> [To do]: From the line containing "JOY3 pin VRX: TX -> A0" to the last line of the data, both included, transcribe each line exactly, leaving out pictures and adding nothing.

> [Source material]:

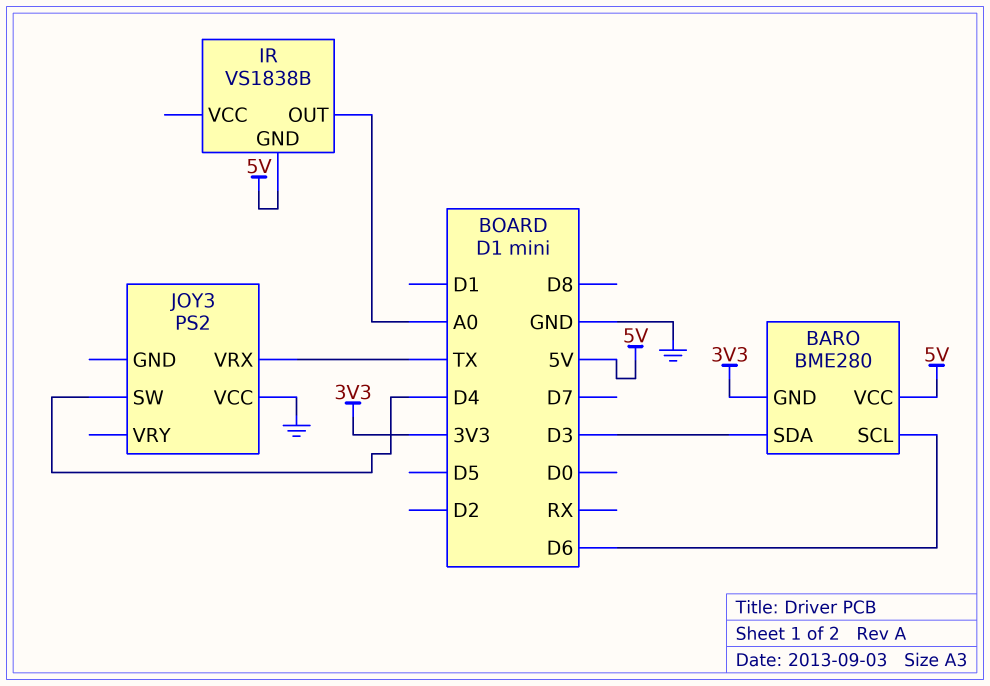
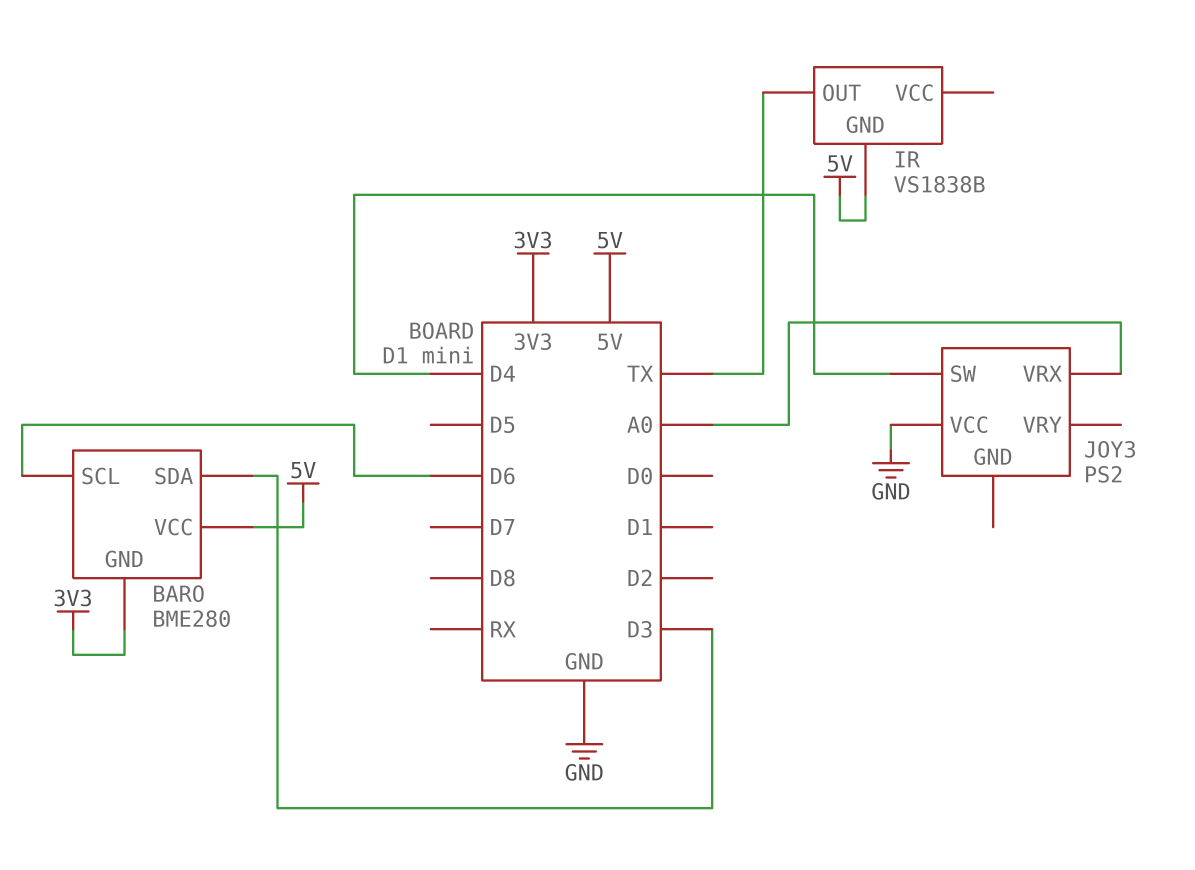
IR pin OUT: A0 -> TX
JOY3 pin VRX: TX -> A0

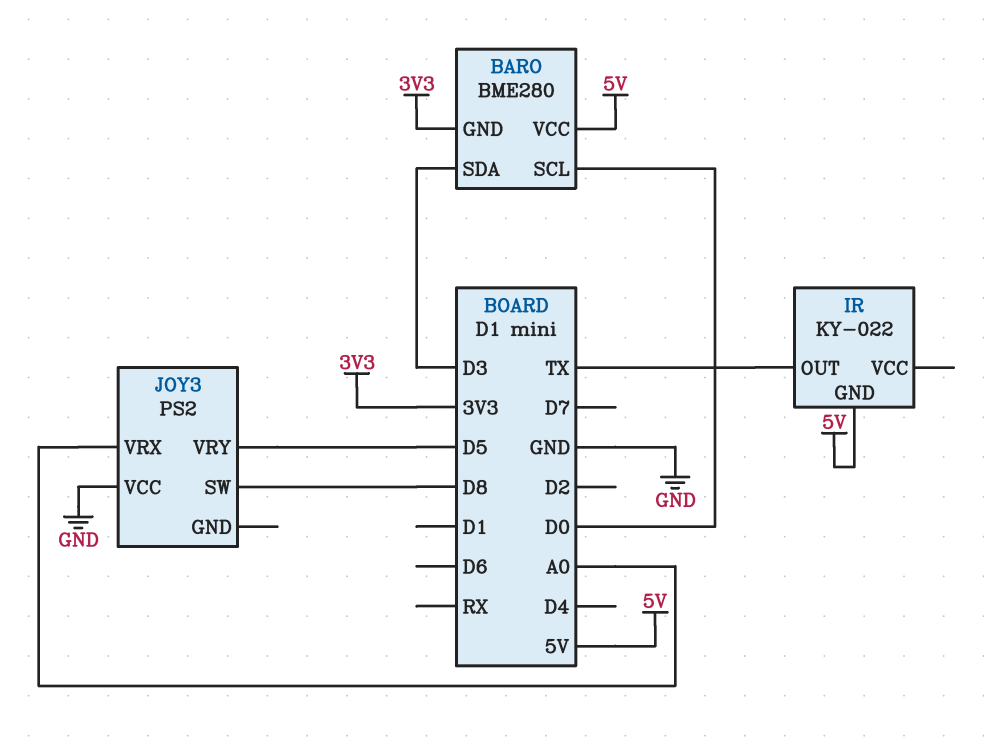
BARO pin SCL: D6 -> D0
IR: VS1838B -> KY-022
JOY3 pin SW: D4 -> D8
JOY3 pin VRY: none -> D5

> [Response box]:
JOY3 pin VRX: TX -> A0

BARO pin SCL: D6 -> D0
IR: VS1838B -> KY-022
JOY3 pin SW: D4 -> D8
JOY3 pin VRY: none -> D5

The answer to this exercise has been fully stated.